Aim of the exercise ▸ The required result is a copy of each line below in which "signals" appears.

[Excerpts from a dataset]

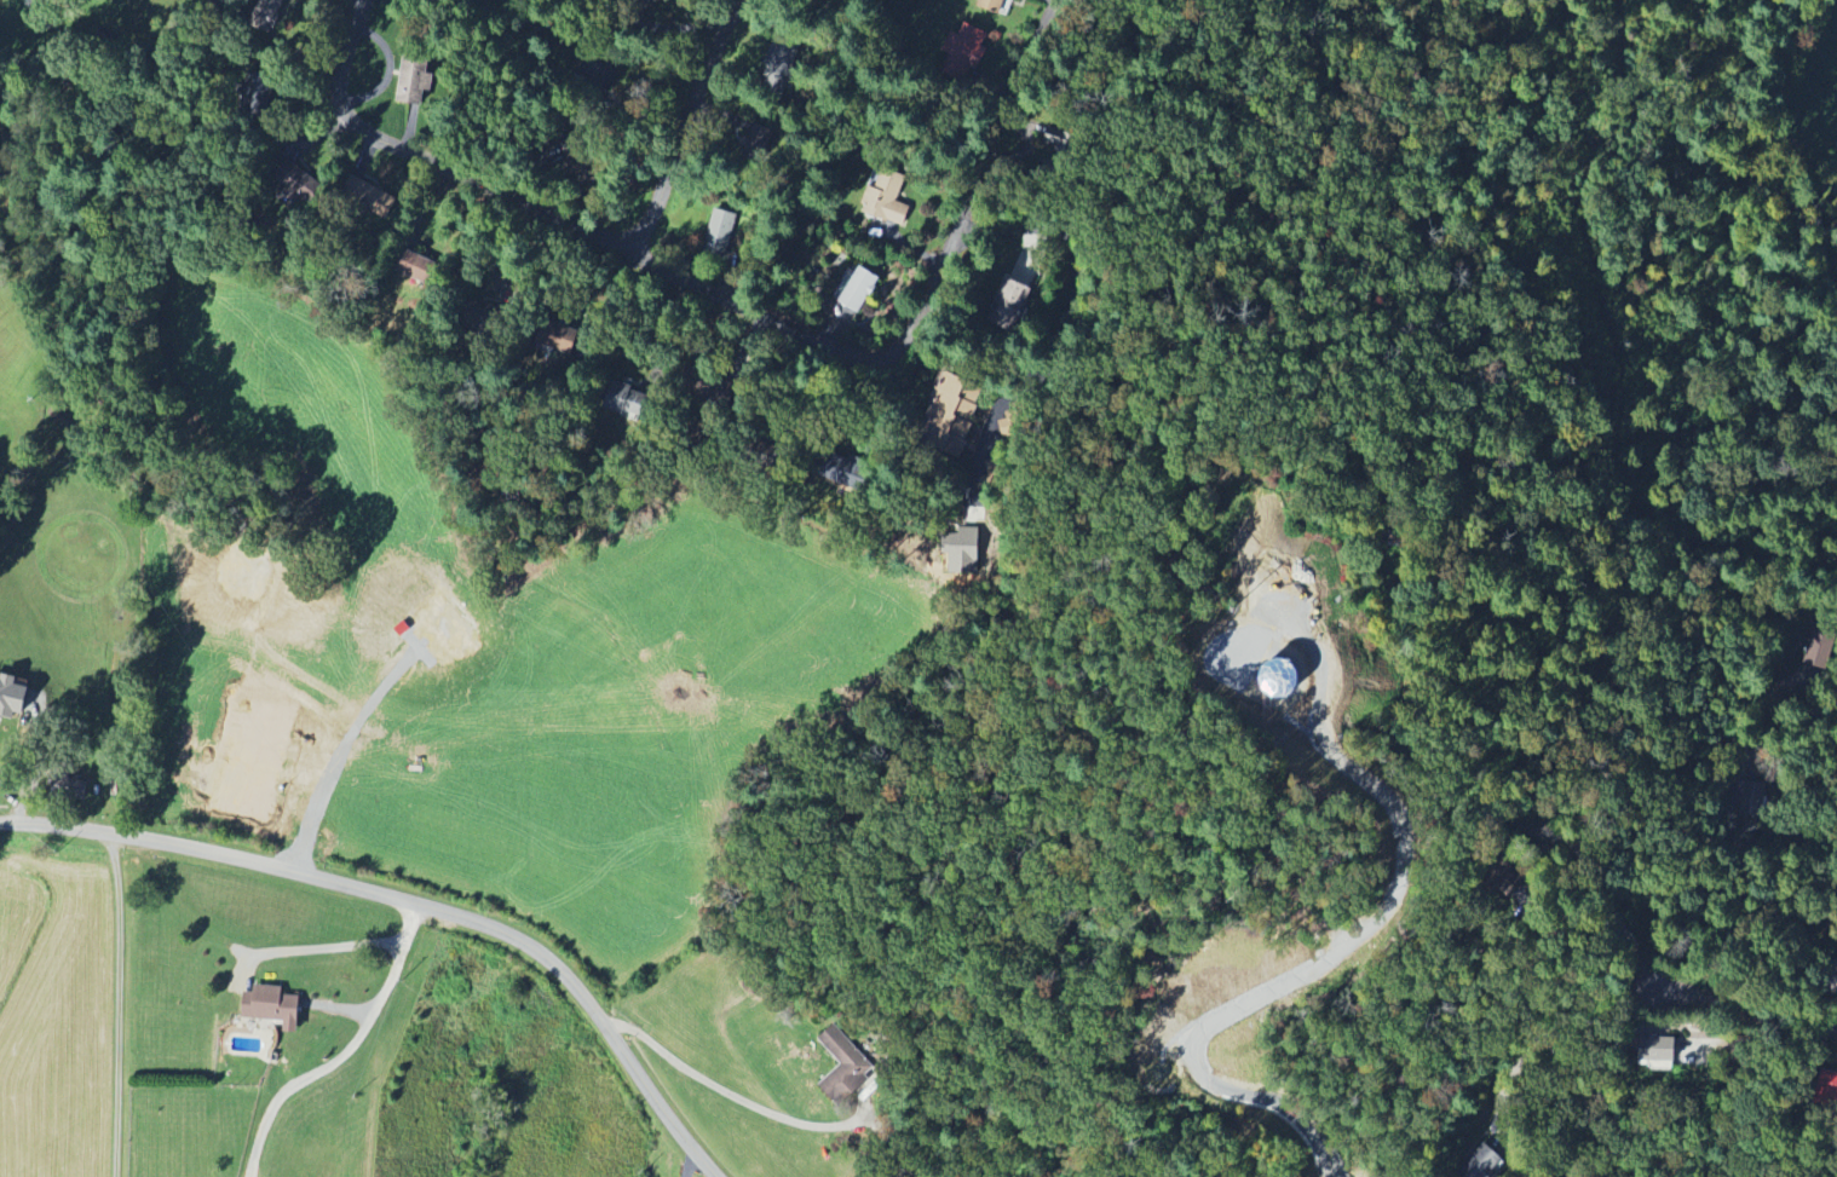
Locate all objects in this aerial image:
building: (992, 4)
building: (269, 12)
building: (963, 52)
building: (780, 57)
building: (414, 80)
road: (687, 126)
building: (756, 142)
road: (1752, 142)
building: (1051, 143)
road: (439, 164)
building: (375, 196)
building: (885, 197)
building: (719, 232)
building: (860, 290)
building: (1011, 297)
road: (919, 306)
road: (1074, 310)
building: (628, 402)
building: (952, 405)
building: (1000, 422)
building: (961, 550)
building: (254, 566)
building: (1290, 581)
building: (14, 692)
road: (1797, 704)
road: (1798, 843)
road: (1597, 878)
road: (413, 902)
road: (337, 945)
building: (1832, 985)
road: (118, 1003)
building: (273, 1006)
road: (1743, 1006)
road: (1551, 1038)
building: (1655, 1052)
road: (334, 1063)
building: (844, 1068)
road: (735, 1096)

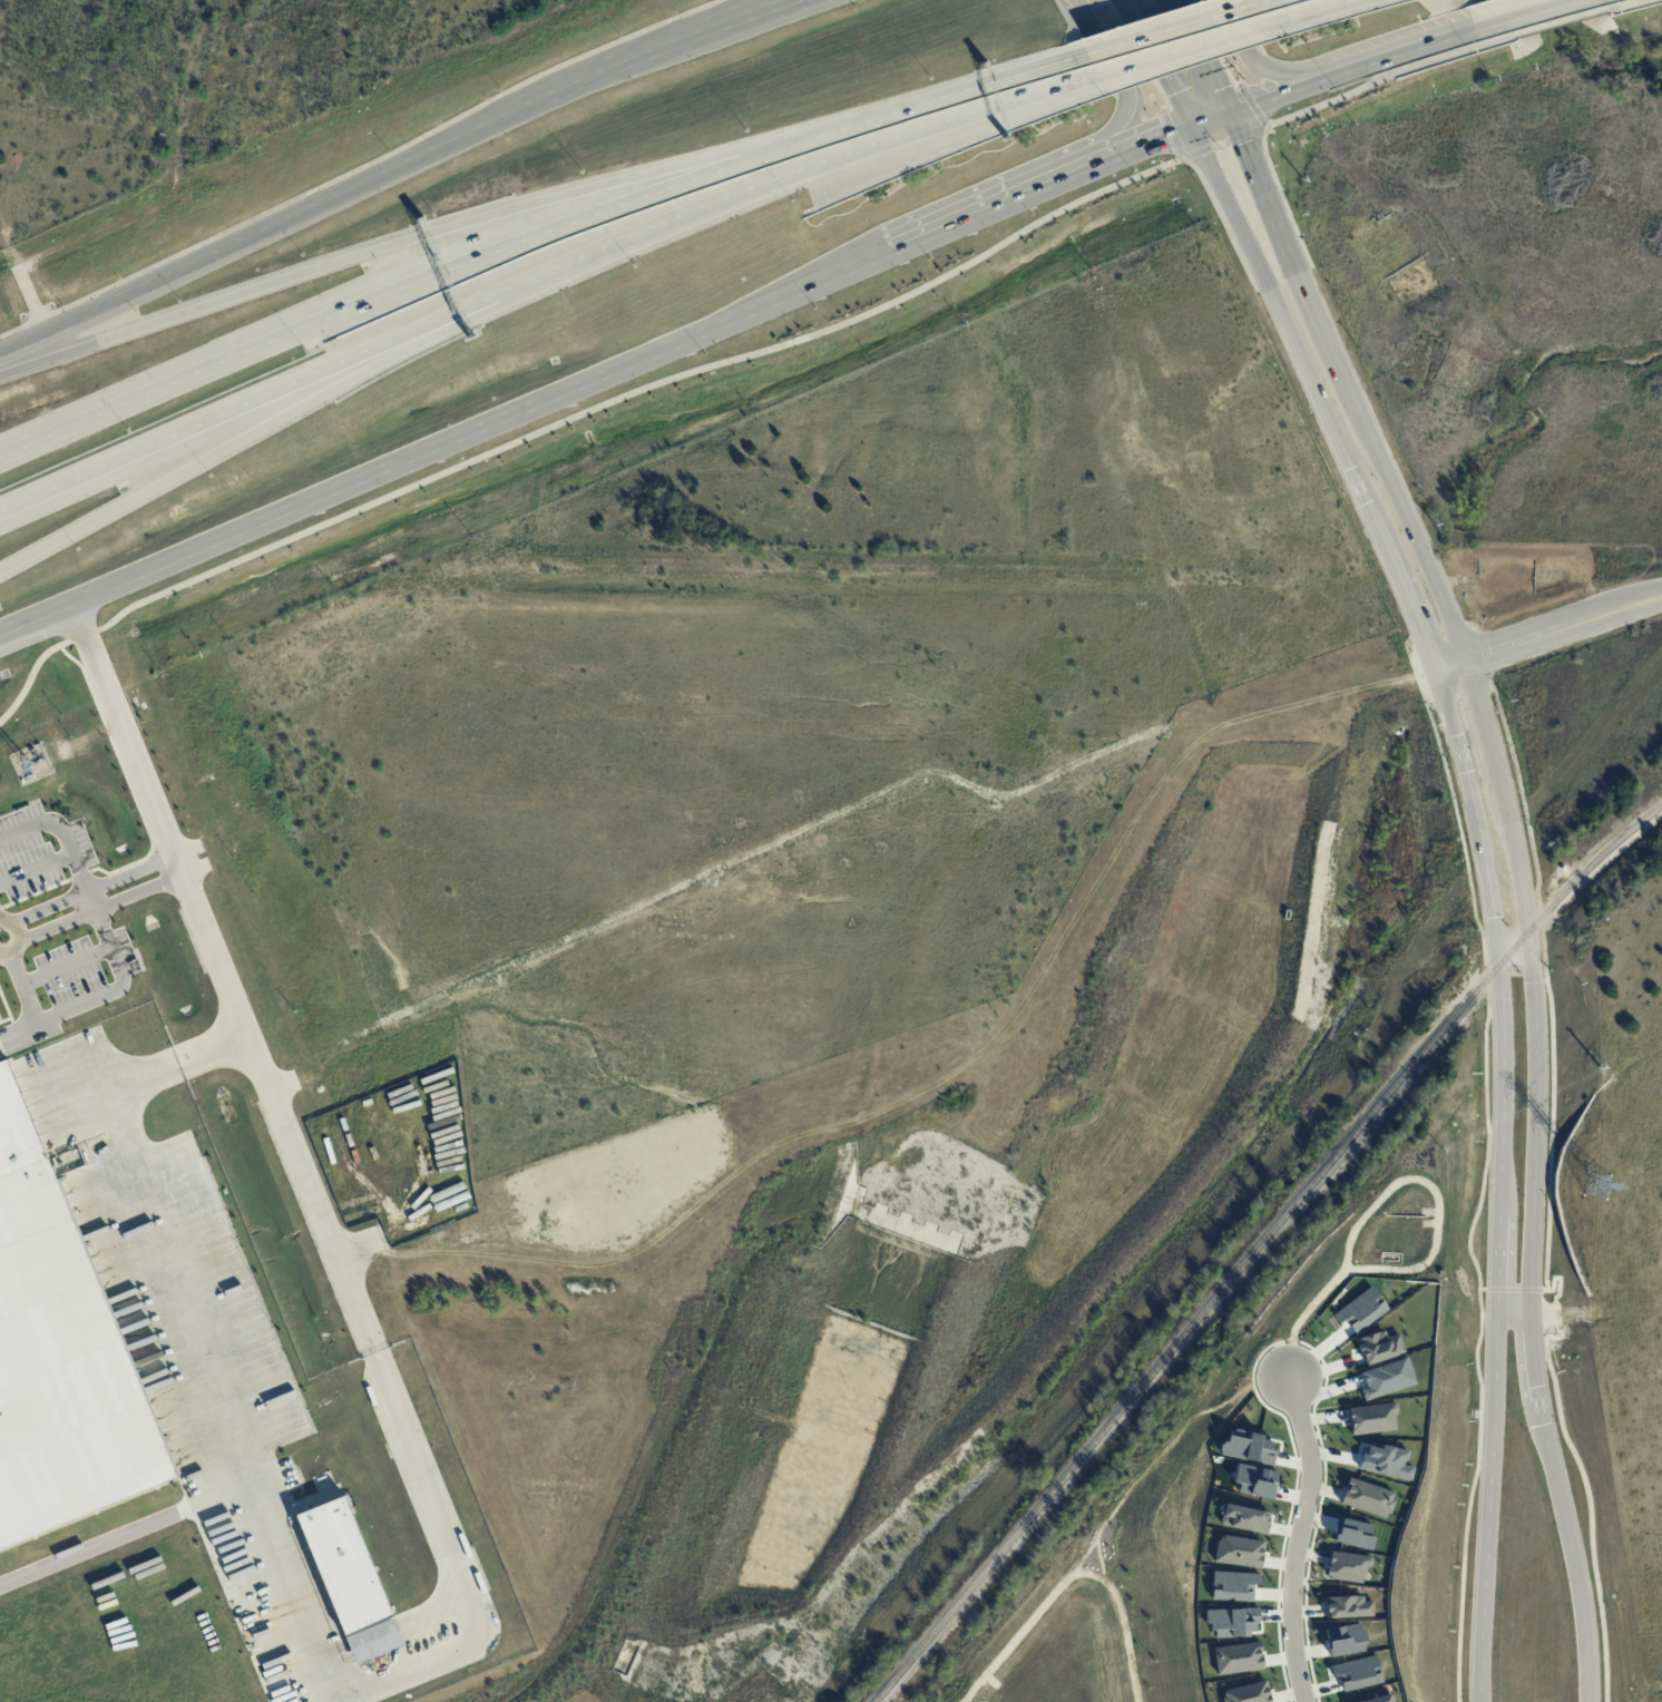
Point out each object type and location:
road: (1629, 2)
road: (772, 6)
road: (1307, 10)
road: (1536, 11)
road: (1129, 16)
road: (1564, 21)
road: (1165, 25)
road: (1480, 28)
road: (1183, 29)
road: (1180, 49)
road: (648, 53)
road: (1253, 58)
road: (1389, 58)
road: (1119, 76)
road: (1165, 79)
road: (1217, 85)
road: (1274, 96)
road: (936, 97)
traffic signals: (1233, 111)
road: (1210, 119)
traffic signals: (1188, 126)
road: (1145, 142)
road: (989, 209)
road: (272, 221)
road: (390, 244)
road: (539, 276)
road: (1304, 276)
road: (389, 285)
road: (1275, 314)
road: (740, 355)
road: (470, 426)
road: (241, 436)
road: (1423, 549)
road: (1400, 585)
road: (1654, 597)
road: (34, 614)
road: (1557, 627)
road: (1453, 662)
road: (1490, 739)
road: (63, 838)
parking lot: (24, 852)
road: (34, 867)
road: (88, 888)
road: (96, 908)
road: (16, 936)
road: (63, 965)
parking lot: (84, 971)
road: (218, 977)
road: (78, 1002)
road: (1497, 1182)
power tower: (1595, 1185)
railway: (1262, 1246)
road: (1531, 1263)
road: (1514, 1313)
building: (58, 1357)
road: (130, 1531)
road: (284, 1534)
road: (1299, 1538)
building: (349, 1579)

Your response ▸
traffic signals: (1233, 111)
traffic signals: (1188, 126)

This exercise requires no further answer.